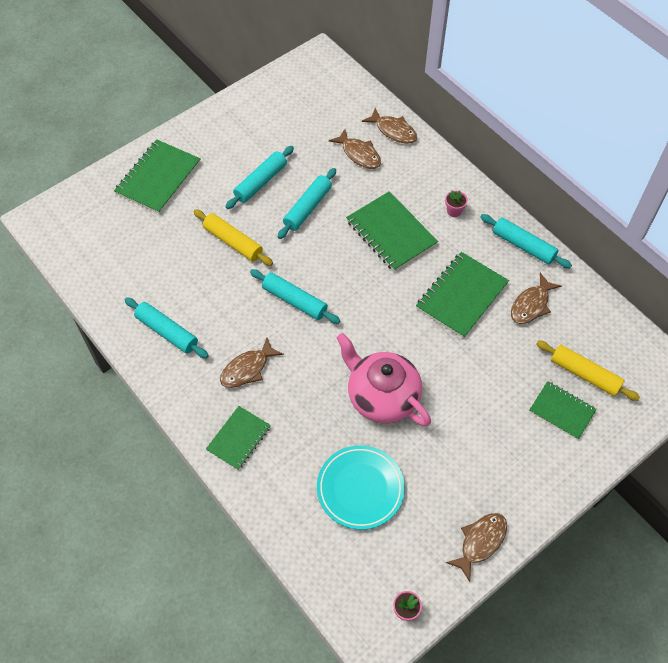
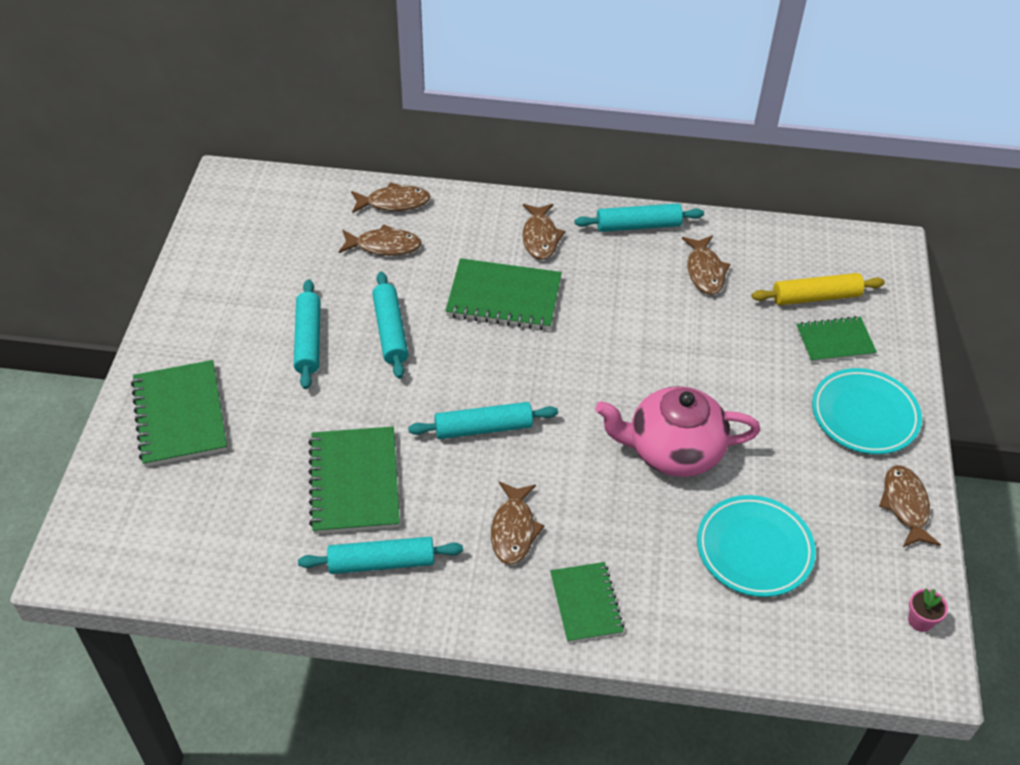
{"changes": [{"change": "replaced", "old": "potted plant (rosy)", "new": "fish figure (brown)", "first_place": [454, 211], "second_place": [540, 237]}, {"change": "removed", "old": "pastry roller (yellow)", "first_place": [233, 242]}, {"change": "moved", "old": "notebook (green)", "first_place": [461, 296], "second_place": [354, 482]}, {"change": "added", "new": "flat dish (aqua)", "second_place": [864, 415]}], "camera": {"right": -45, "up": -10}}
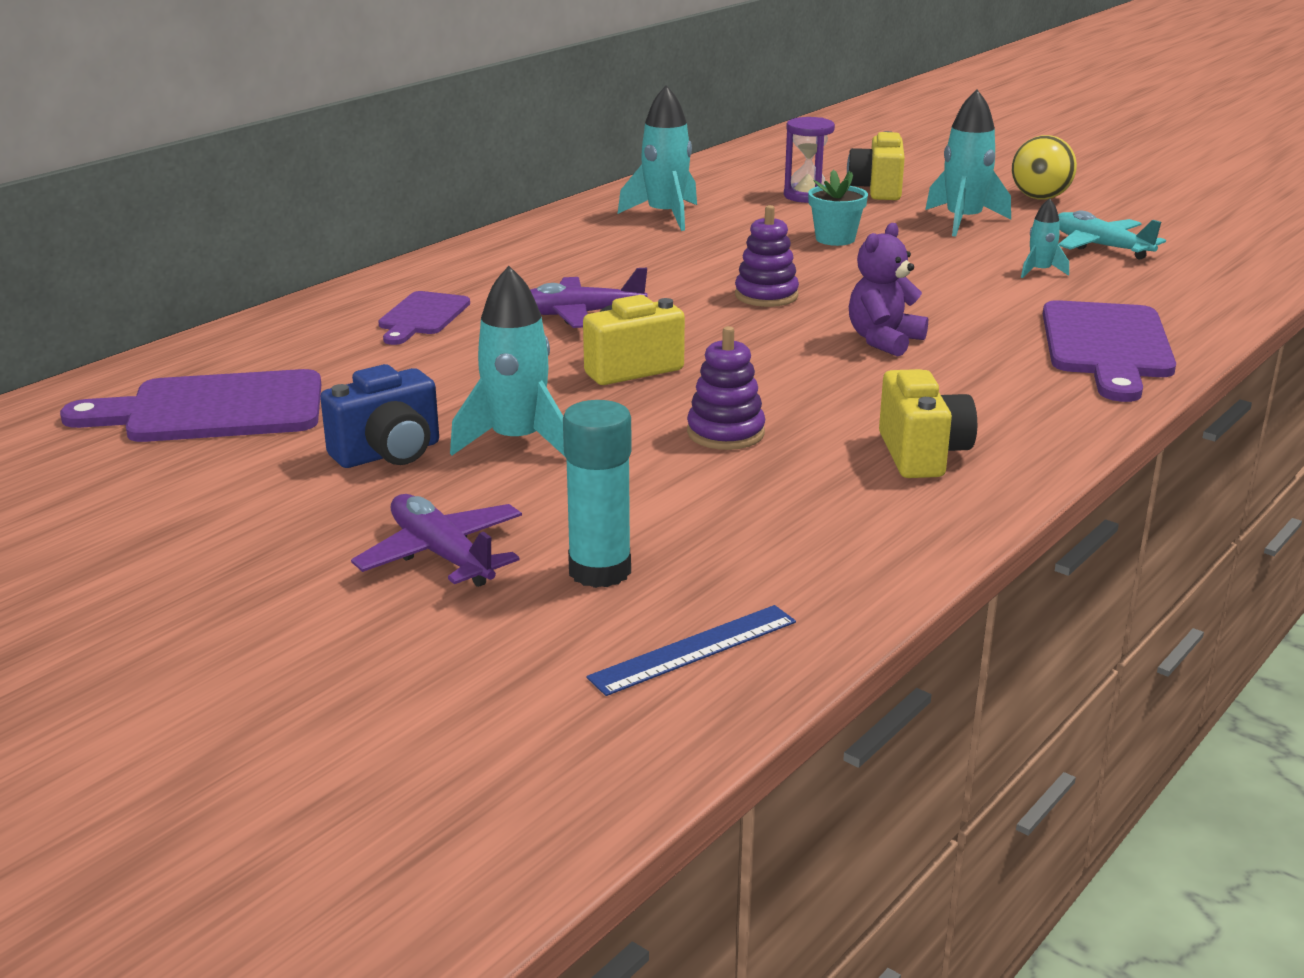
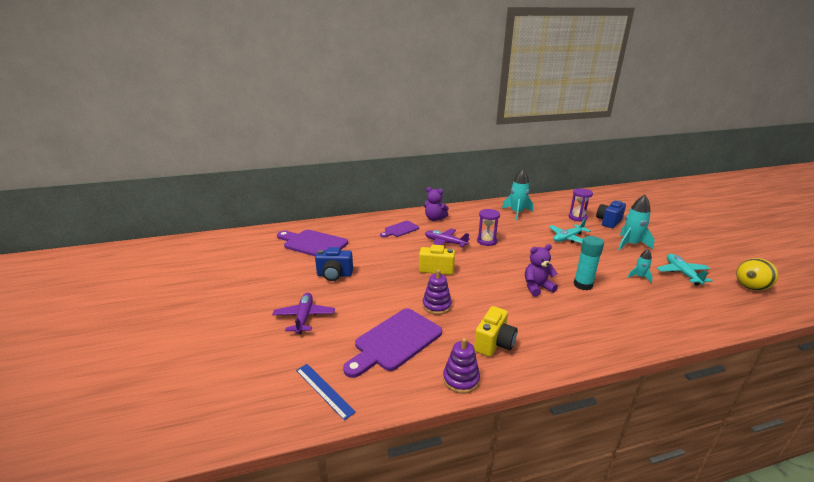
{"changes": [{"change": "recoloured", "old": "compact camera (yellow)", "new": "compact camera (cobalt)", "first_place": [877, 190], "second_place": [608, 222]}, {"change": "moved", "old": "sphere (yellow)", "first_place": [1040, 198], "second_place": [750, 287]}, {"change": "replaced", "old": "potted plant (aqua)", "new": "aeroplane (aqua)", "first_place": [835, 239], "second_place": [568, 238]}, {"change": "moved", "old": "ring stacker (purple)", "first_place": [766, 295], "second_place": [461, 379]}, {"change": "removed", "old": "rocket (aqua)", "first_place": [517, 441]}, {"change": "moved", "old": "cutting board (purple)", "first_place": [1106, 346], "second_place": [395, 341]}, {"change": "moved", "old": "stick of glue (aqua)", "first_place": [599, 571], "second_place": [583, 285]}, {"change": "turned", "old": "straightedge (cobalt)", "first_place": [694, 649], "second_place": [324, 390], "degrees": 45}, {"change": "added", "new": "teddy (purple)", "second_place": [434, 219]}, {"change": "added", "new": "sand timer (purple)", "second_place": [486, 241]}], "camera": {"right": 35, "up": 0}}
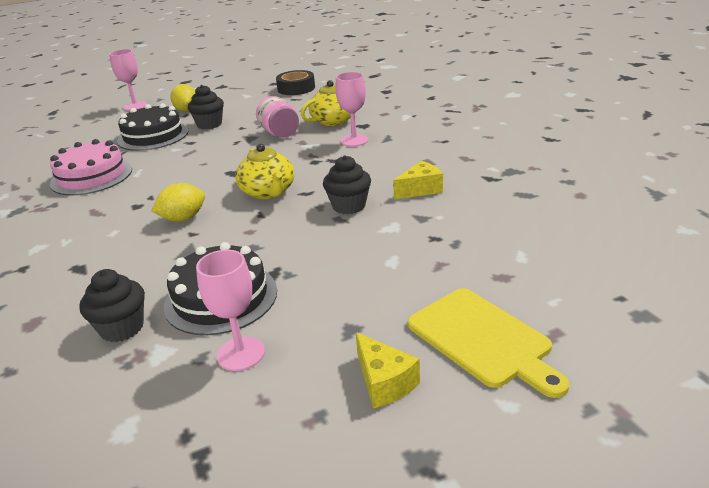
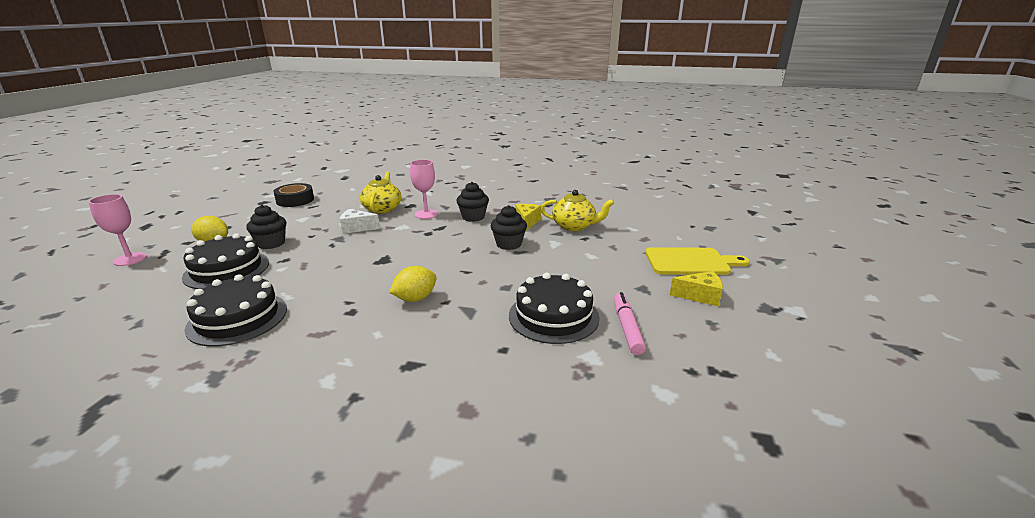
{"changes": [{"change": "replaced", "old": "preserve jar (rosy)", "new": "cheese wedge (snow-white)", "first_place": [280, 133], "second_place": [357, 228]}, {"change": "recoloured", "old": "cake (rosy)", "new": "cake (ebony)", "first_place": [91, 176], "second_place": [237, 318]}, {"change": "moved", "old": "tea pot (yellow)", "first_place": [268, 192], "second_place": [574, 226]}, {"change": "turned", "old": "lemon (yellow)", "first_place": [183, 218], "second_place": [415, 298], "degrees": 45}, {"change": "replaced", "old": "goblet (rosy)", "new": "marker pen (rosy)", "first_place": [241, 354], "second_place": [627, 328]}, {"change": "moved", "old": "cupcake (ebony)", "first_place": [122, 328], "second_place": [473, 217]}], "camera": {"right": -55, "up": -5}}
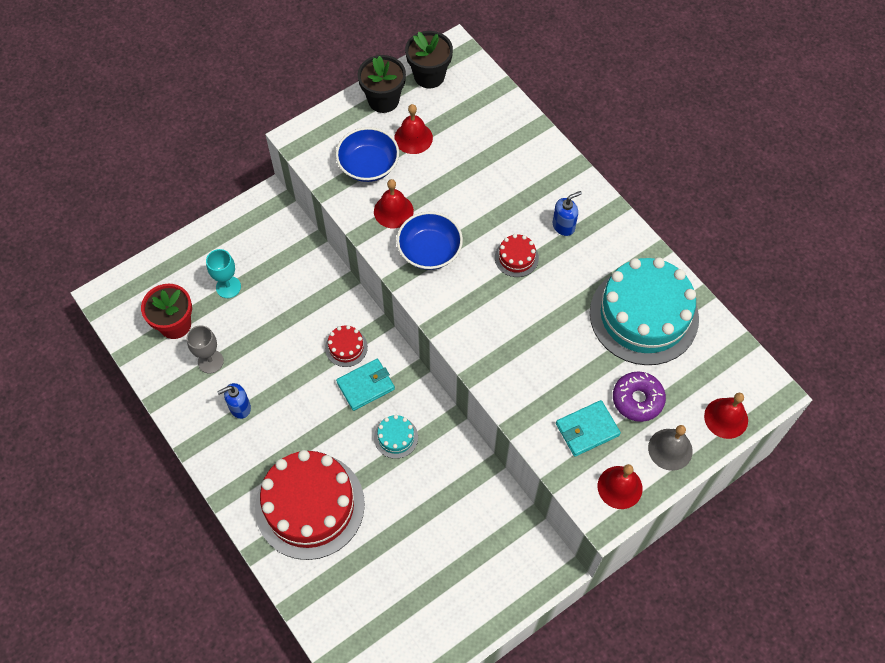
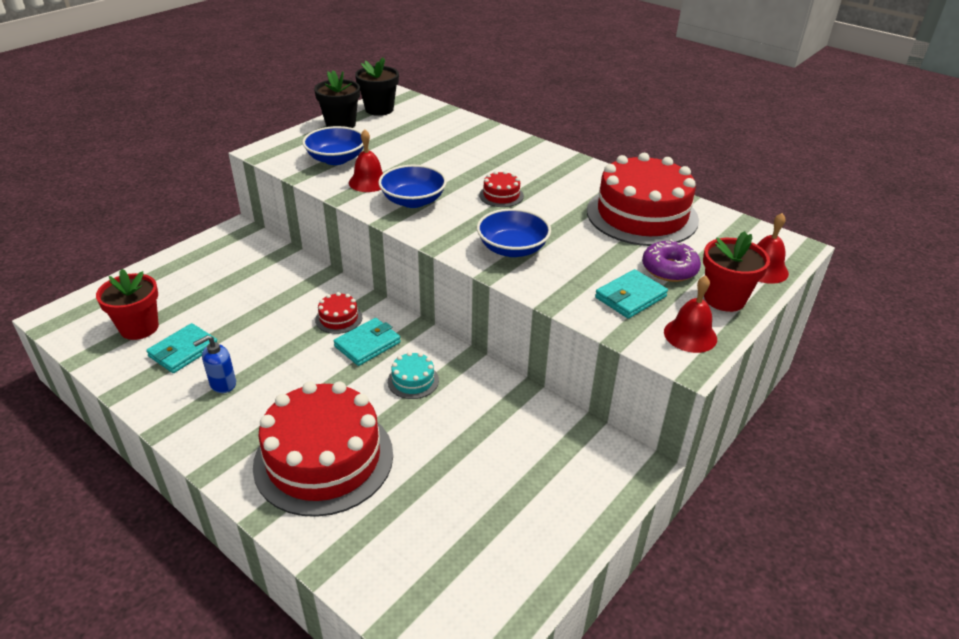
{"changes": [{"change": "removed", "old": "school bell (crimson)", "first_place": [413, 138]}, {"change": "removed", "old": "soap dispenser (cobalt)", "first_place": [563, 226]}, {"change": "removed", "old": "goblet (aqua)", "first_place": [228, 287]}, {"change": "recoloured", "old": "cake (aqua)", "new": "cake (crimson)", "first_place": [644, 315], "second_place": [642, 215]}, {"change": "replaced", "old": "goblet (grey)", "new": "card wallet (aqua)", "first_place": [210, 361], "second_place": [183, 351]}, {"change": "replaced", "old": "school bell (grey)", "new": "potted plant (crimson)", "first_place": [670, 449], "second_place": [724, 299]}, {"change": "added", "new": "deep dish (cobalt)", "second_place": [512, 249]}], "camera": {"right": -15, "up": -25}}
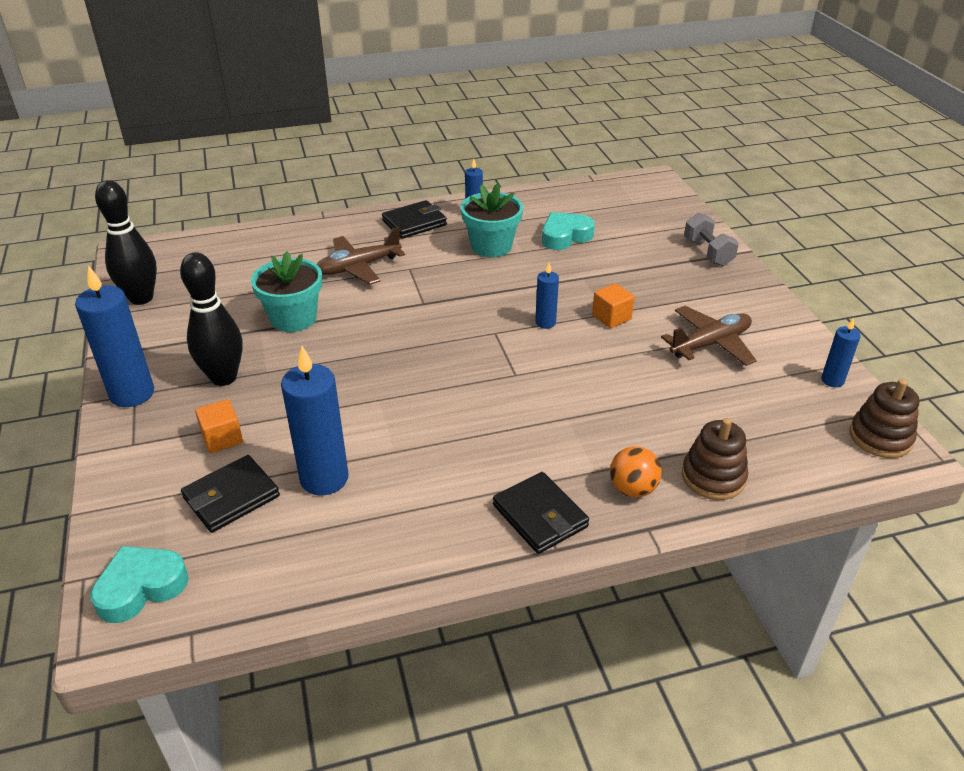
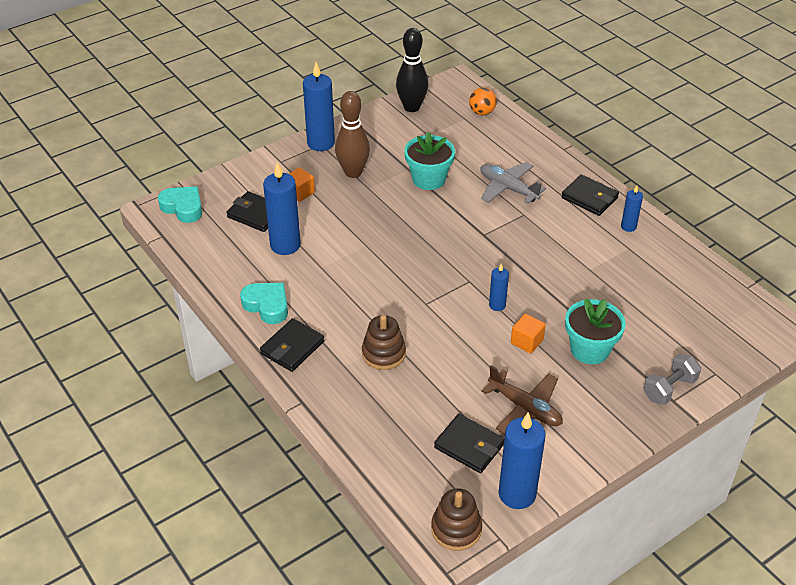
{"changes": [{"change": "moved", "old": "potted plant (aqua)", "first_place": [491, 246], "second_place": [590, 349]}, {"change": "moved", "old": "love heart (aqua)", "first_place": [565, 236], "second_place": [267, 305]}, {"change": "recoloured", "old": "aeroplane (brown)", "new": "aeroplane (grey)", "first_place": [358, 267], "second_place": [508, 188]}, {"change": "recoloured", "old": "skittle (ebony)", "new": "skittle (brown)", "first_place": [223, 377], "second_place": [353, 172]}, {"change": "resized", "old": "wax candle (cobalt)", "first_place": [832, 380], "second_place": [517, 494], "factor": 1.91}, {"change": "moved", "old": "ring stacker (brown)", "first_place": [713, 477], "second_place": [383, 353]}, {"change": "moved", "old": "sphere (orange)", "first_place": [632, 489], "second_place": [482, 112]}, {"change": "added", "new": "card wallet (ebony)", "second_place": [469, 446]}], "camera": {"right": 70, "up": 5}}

======

Aim of the task ->
Transcribe every entry word for word, but omit the pictures.

Output of the task ->
{"changes": [{"change": "replaced", "old": "potted plant (rosy)", "new": "fish figure (brown)", "first_place": [454, 211], "second_place": [540, 237]}, {"change": "removed", "old": "pastry roller (yellow)", "first_place": [233, 242]}, {"change": "moved", "old": "notebook (green)", "first_place": [461, 296], "second_place": [354, 482]}, {"change": "added", "new": "flat dish (aqua)", "second_place": [864, 415]}], "camera": {"right": -45, "up": -10}}
{"changes": [{"change": "recoloured", "old": "compact camera (yellow)", "new": "compact camera (cobalt)", "first_place": [877, 190], "second_place": [608, 222]}, {"change": "moved", "old": "sphere (yellow)", "first_place": [1040, 198], "second_place": [750, 287]}, {"change": "replaced", "old": "potted plant (aqua)", "new": "aeroplane (aqua)", "first_place": [835, 239], "second_place": [568, 238]}, {"change": "moved", "old": "ring stacker (purple)", "first_place": [766, 295], "second_place": [461, 379]}, {"change": "removed", "old": "rocket (aqua)", "first_place": [517, 441]}, {"change": "moved", "old": "cutting board (purple)", "first_place": [1106, 346], "second_place": [395, 341]}, {"change": "moved", "old": "stick of glue (aqua)", "first_place": [599, 571], "second_place": [583, 285]}, {"change": "turned", "old": "straightedge (cobalt)", "first_place": [694, 649], "second_place": [324, 390], "degrees": 45}, {"change": "added", "new": "teddy (purple)", "second_place": [434, 219]}, {"change": "added", "new": "sand timer (purple)", "second_place": [486, 241]}], "camera": {"right": 35, "up": 0}}
{"changes": [{"change": "replaced", "old": "preserve jar (rosy)", "new": "cheese wedge (snow-white)", "first_place": [280, 133], "second_place": [357, 228]}, {"change": "recoloured", "old": "cake (rosy)", "new": "cake (ebony)", "first_place": [91, 176], "second_place": [237, 318]}, {"change": "moved", "old": "tea pot (yellow)", "first_place": [268, 192], "second_place": [574, 226]}, {"change": "turned", "old": "lemon (yellow)", "first_place": [183, 218], "second_place": [415, 298], "degrees": 45}, {"change": "replaced", "old": "goblet (rosy)", "new": "marker pen (rosy)", "first_place": [241, 354], "second_place": [627, 328]}, {"change": "moved", "old": "cupcake (ebony)", "first_place": [122, 328], "second_place": [473, 217]}], "camera": {"right": -55, "up": -5}}
{"changes": [{"change": "removed", "old": "school bell (crimson)", "first_place": [413, 138]}, {"change": "removed", "old": "soap dispenser (cobalt)", "first_place": [563, 226]}, {"change": "removed", "old": "goblet (aqua)", "first_place": [228, 287]}, {"change": "recoloured", "old": "cake (aqua)", "new": "cake (crimson)", "first_place": [644, 315], "second_place": [642, 215]}, {"change": "replaced", "old": "goblet (grey)", "new": "card wallet (aqua)", "first_place": [210, 361], "second_place": [183, 351]}, {"change": "replaced", "old": "school bell (grey)", "new": "potted plant (crimson)", "first_place": [670, 449], "second_place": [724, 299]}, {"change": "added", "new": "deep dish (cobalt)", "second_place": [512, 249]}], "camera": {"right": -15, "up": -25}}
{"changes": [{"change": "moved", "old": "potted plant (aqua)", "first_place": [491, 246], "second_place": [590, 349]}, {"change": "moved", "old": "love heart (aqua)", "first_place": [565, 236], "second_place": [267, 305]}, {"change": "recoloured", "old": "aeroplane (brown)", "new": "aeroplane (grey)", "first_place": [358, 267], "second_place": [508, 188]}, {"change": "recoloured", "old": "skittle (ebony)", "new": "skittle (brown)", "first_place": [223, 377], "second_place": [353, 172]}, {"change": "resized", "old": "wax candle (cobalt)", "first_place": [832, 380], "second_place": [517, 494], "factor": 1.91}, {"change": "moved", "old": "ring stacker (brown)", "first_place": [713, 477], "second_place": [383, 353]}, {"change": "moved", "old": "sphere (orange)", "first_place": [632, 489], "second_place": [482, 112]}, {"change": "added", "new": "card wallet (ebony)", "second_place": [469, 446]}], "camera": {"right": 70, "up": 5}}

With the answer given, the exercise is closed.